* Records for this exercise *
-------

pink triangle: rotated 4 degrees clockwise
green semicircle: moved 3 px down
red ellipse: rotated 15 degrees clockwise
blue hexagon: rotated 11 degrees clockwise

-------

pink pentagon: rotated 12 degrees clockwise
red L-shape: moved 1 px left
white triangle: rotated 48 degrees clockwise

-------

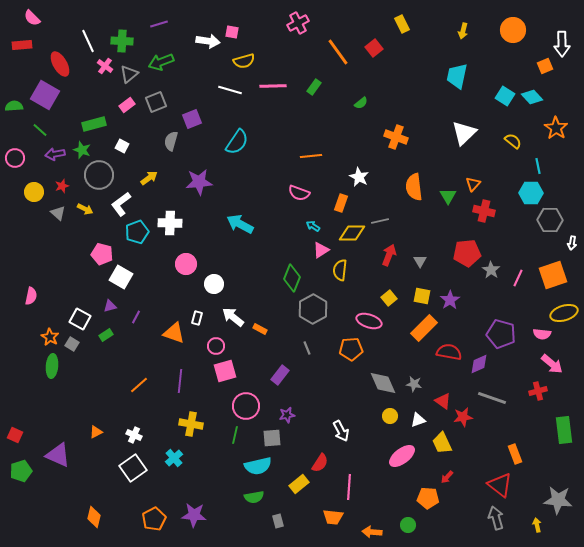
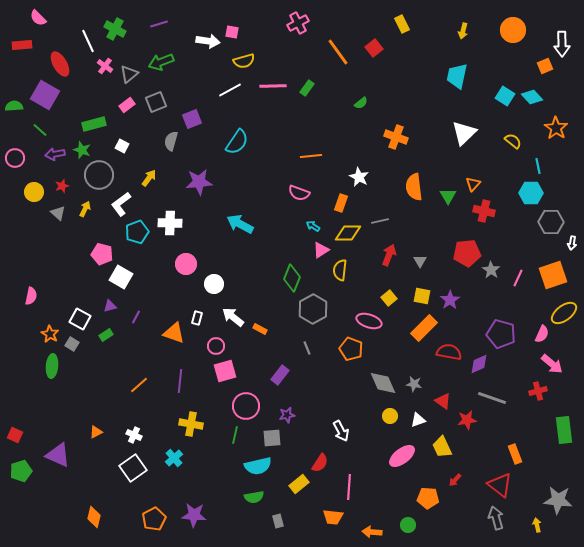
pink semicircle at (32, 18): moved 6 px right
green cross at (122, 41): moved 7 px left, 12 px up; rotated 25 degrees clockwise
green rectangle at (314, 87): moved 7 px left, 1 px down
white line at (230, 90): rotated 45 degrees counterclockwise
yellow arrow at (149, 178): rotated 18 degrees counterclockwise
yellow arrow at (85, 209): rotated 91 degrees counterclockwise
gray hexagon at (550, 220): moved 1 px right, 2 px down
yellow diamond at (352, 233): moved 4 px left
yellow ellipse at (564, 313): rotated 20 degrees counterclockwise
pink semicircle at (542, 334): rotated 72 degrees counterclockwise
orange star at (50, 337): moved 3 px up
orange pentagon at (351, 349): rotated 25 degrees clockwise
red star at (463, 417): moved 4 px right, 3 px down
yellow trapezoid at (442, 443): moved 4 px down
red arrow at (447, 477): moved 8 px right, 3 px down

-------

* Required action *
From the records above, transcribe exactly the run of lines that opens with the line holding "pink triangle: rotated 4 degrees clockwise" and closes with the line holding "blue hexagon: rotated 11 degrees clockwise", both included.

* Expected answer *
pink triangle: rotated 4 degrees clockwise
green semicircle: moved 3 px down
red ellipse: rotated 15 degrees clockwise
blue hexagon: rotated 11 degrees clockwise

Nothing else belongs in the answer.